▼▼▼

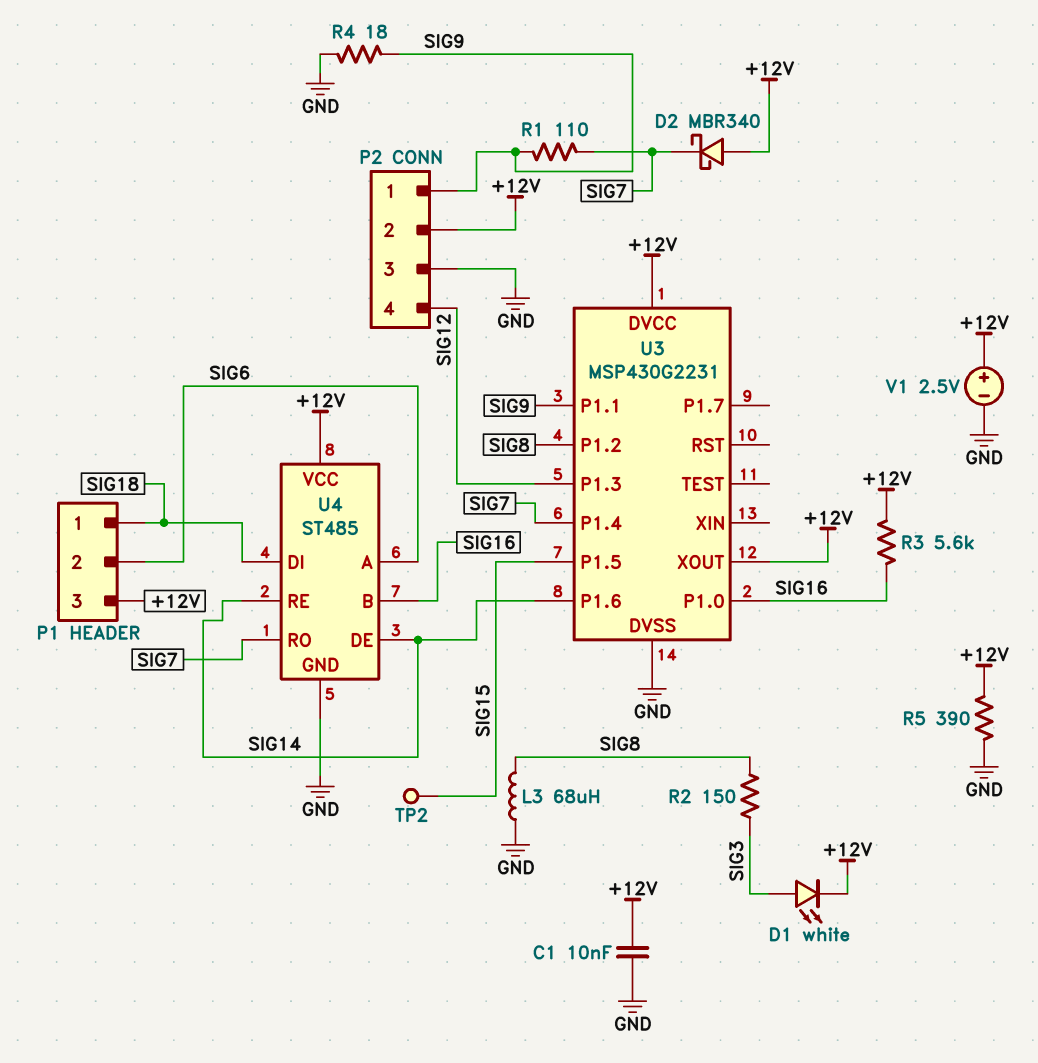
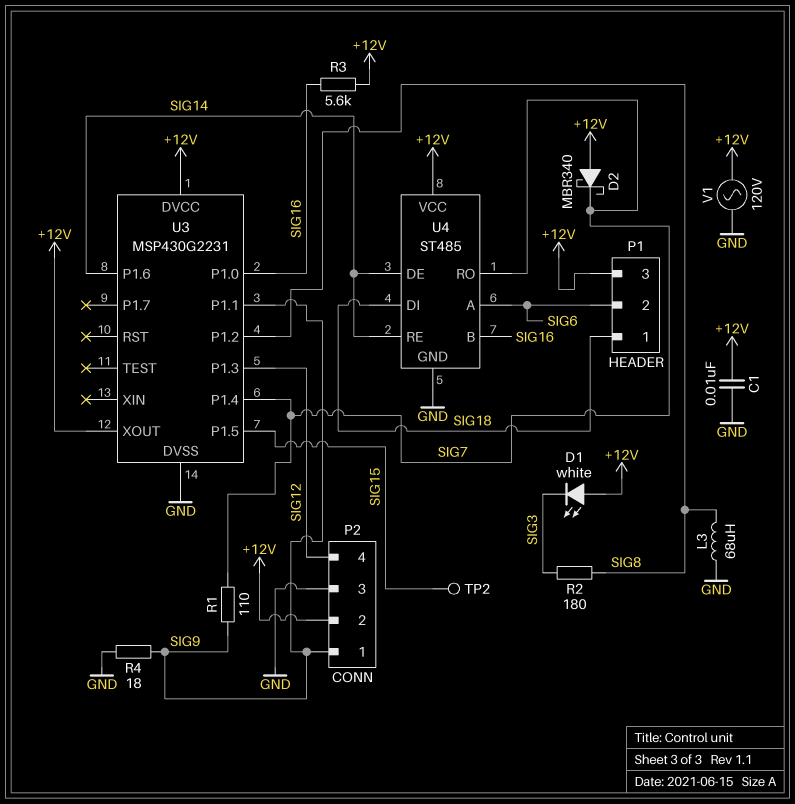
D1: LED white (A SIG3, K +12V) -> LED white (A +12V, K SIG3)
R2: 150 (SIG3, SIG8) -> 180 (SIG3, SIG8)
R5: 390 (+12V, GND) -> none
V1: 2.5V (plus +12V, minus GND) -> AC 120V (+12V, GND)

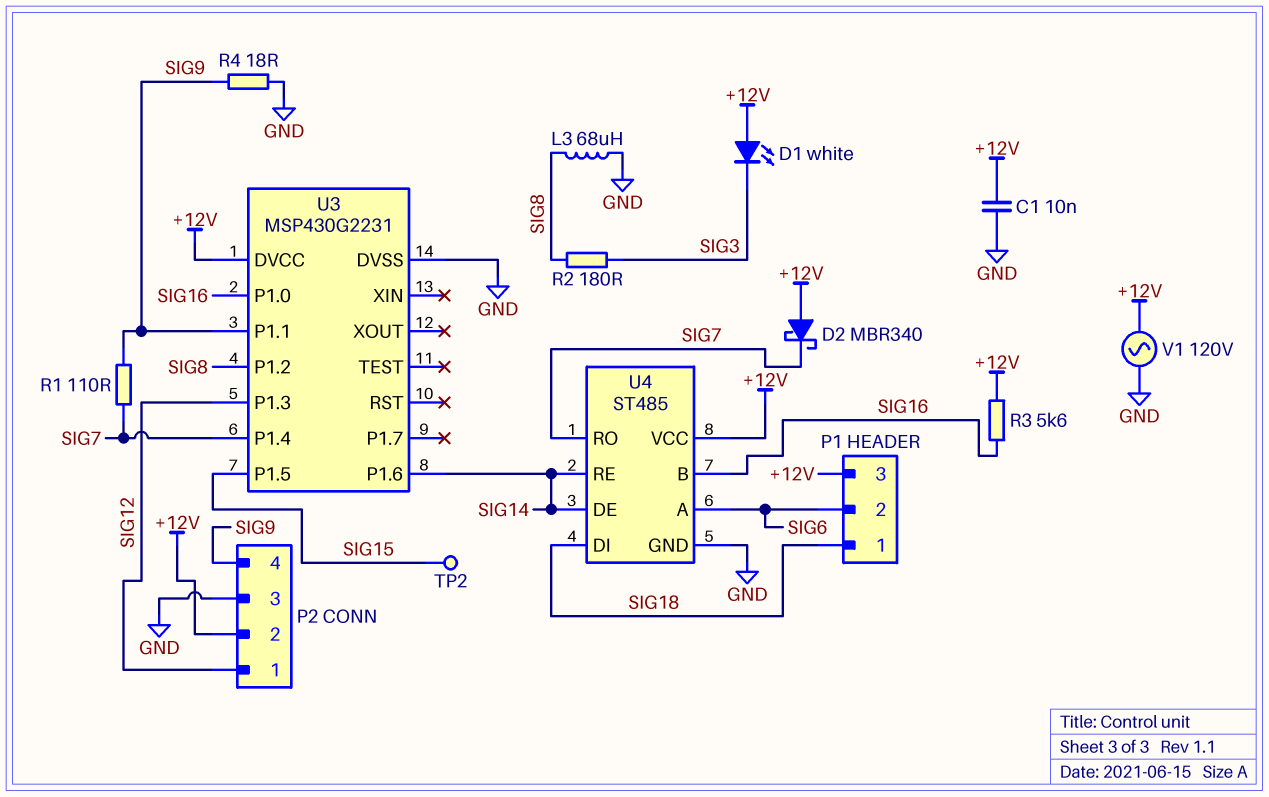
P2 pin 1: SIG9 -> SIG12
P2 pin 4: SIG12 -> SIG9
U3 pin XOUT: +12V -> none

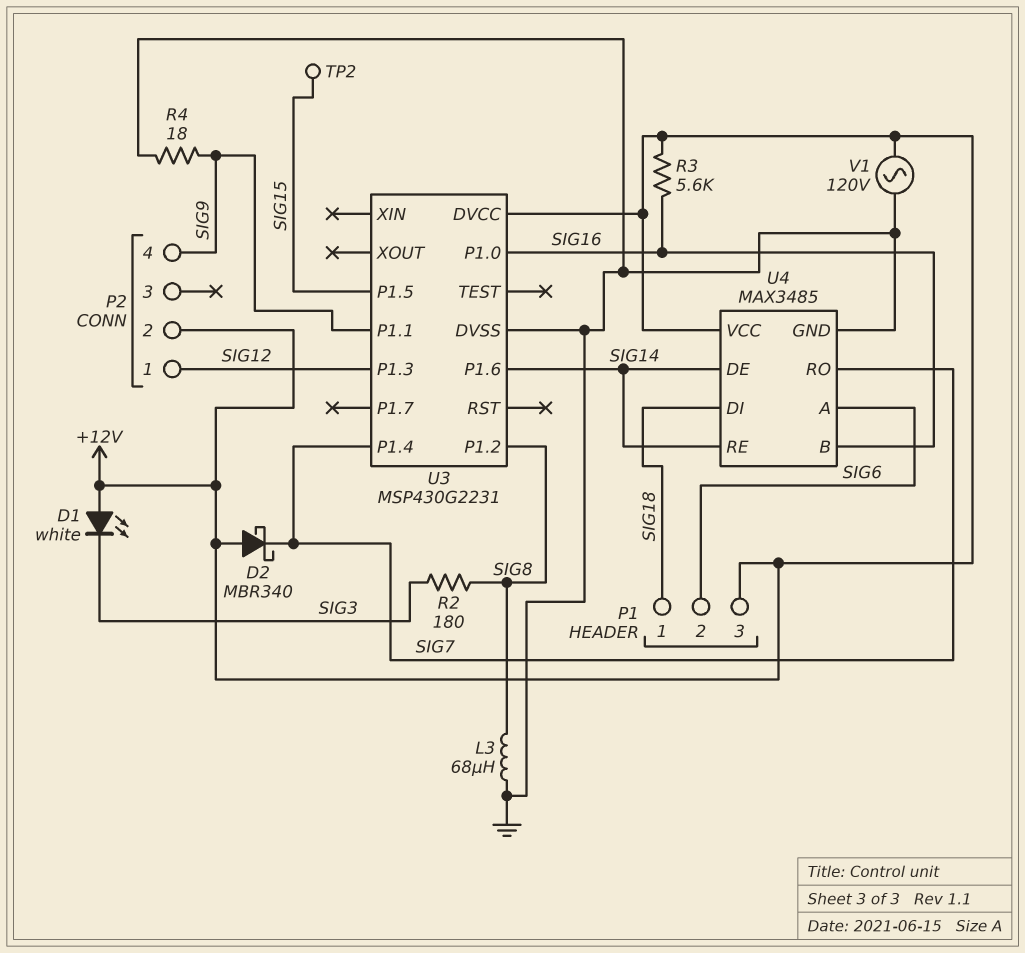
C1: 10nF (+12V, GND) -> none
P2 pin 3: GND -> none
R1: 110 (SIG7, SIG9) -> none
U4: ST485 -> MAX3485

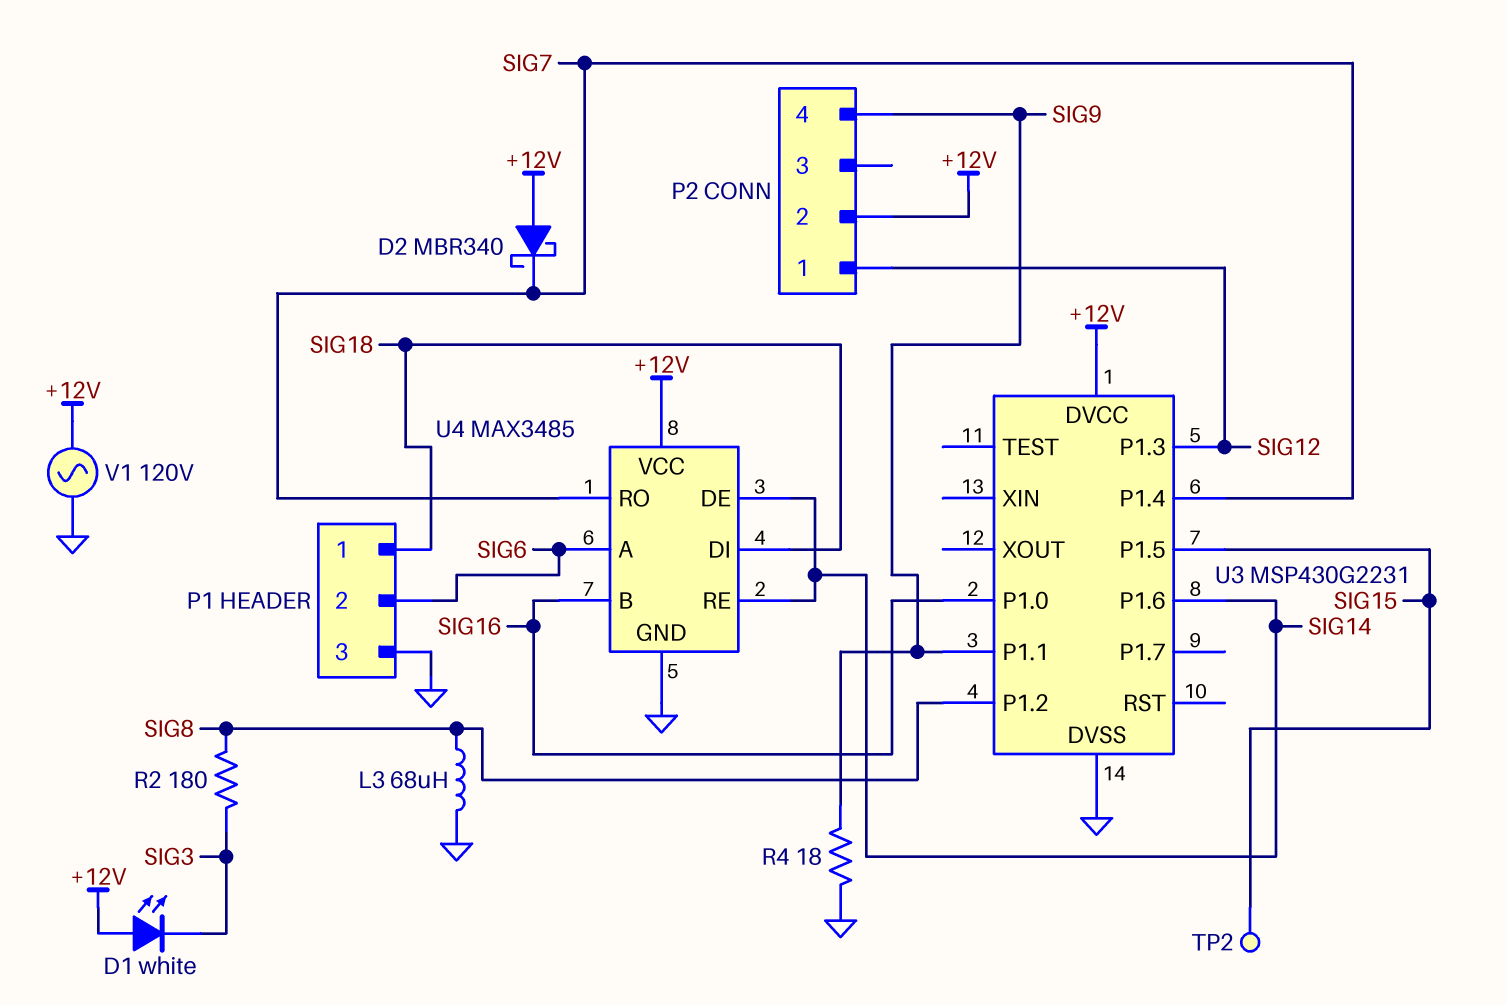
P1 pin 3: +12V -> GND
R3: 5.6k (+12V, SIG16) -> none

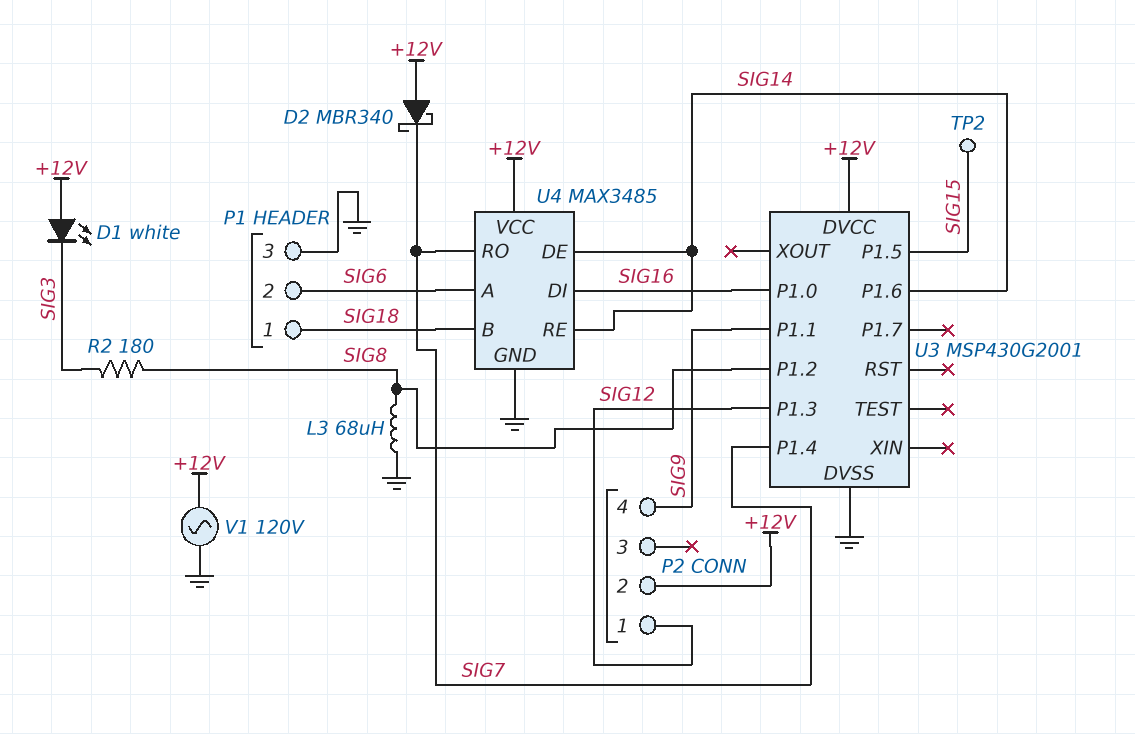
R4: 18 (GND, SIG9) -> none
U3: MSP430G2231 -> MSP430G2001
U4 pin B: SIG16 -> SIG18
U4 pin DI: SIG18 -> SIG16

▲▲▲

*Aim of the exercise*: In the answer, the lines from the one containing "R3: 5.6k (+12V, SIG16) -> none" to the end of the records above must be written out exactly, both ends included; the pictures must not appear.

*Your response*:
R3: 5.6k (+12V, SIG16) -> none

R4: 18 (GND, SIG9) -> none
U3: MSP430G2231 -> MSP430G2001
U4 pin B: SIG16 -> SIG18
U4 pin DI: SIG18 -> SIG16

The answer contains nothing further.